*** Opening of Data block ***

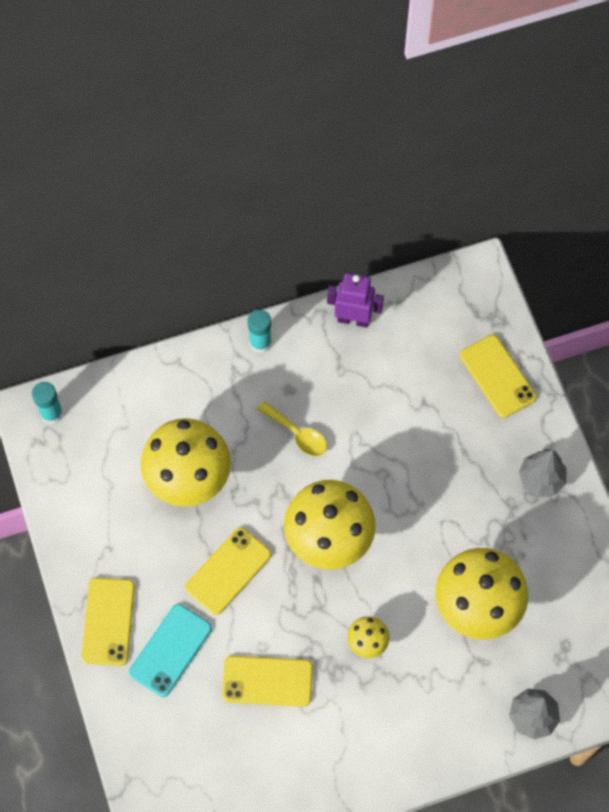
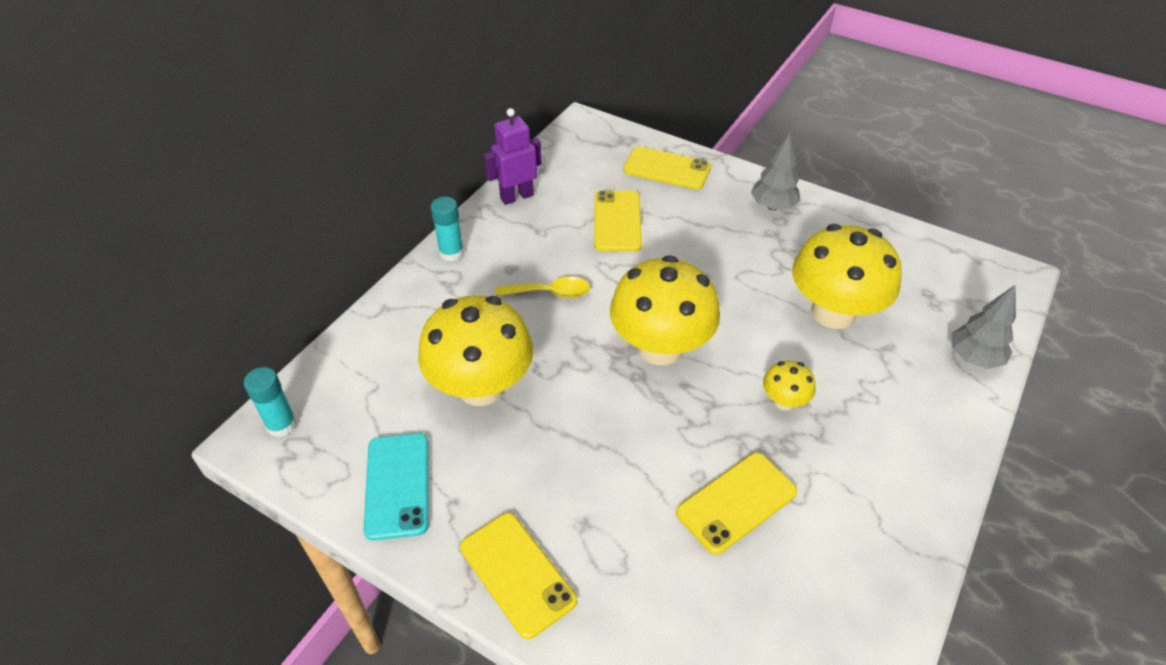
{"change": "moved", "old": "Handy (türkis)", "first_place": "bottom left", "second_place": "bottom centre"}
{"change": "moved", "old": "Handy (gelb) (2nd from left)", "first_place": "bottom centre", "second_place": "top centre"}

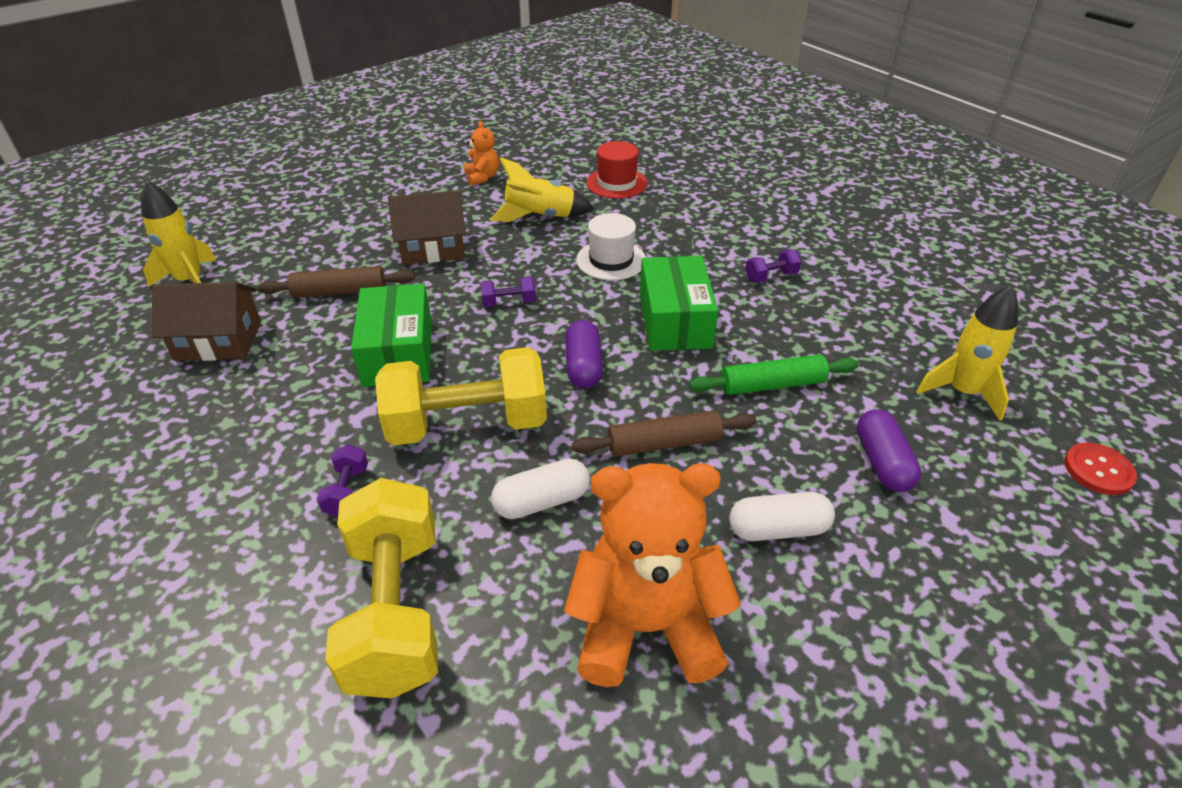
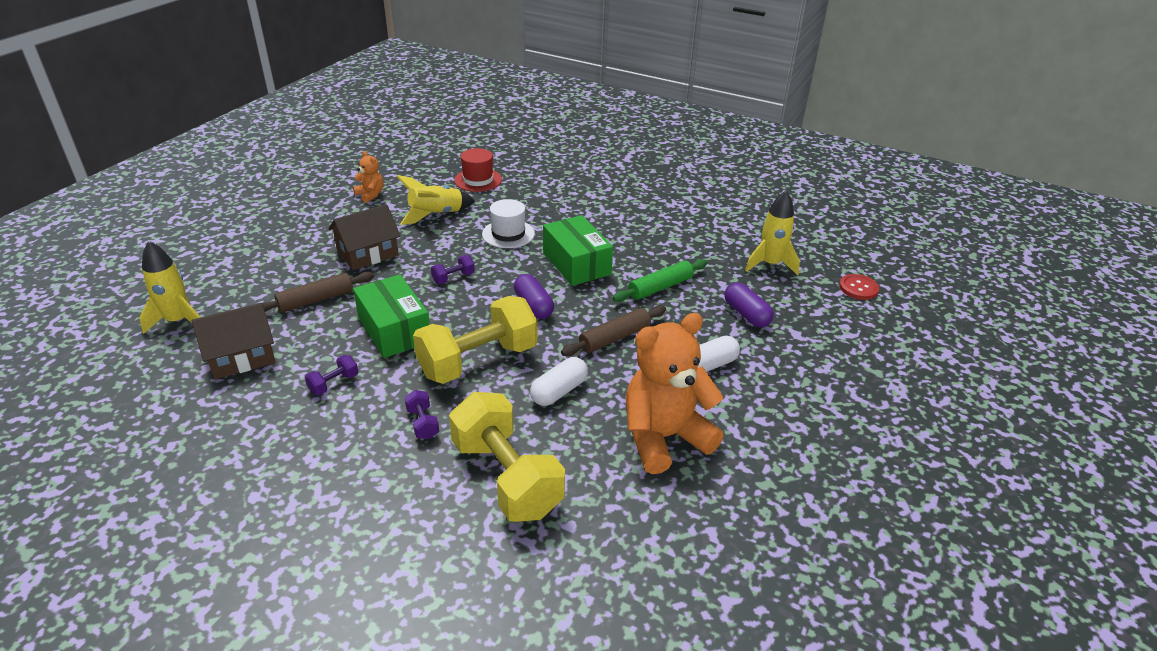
{"change": "moved", "old": "Hantel (lila) (3rd from left in the first image)", "new": "Hantel (lila) (1st from left)", "first_place": "centre", "second_place": "middle left"}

*** Close of Data block ***

• What to do: Wherever a picture appears in the listing above, drop it, and restate the rest exactly.

• Answer box:
{"change": "moved", "old": "Handy (türkis)", "first_place": "bottom left", "second_place": "bottom centre"}
{"change": "moved", "old": "Handy (gelb) (2nd from left)", "first_place": "bottom centre", "second_place": "top centre"}

{"change": "moved", "old": "Hantel (lila) (3rd from left in the first image)", "new": "Hantel (lila) (1st from left)", "first_place": "centre", "second_place": "middle left"}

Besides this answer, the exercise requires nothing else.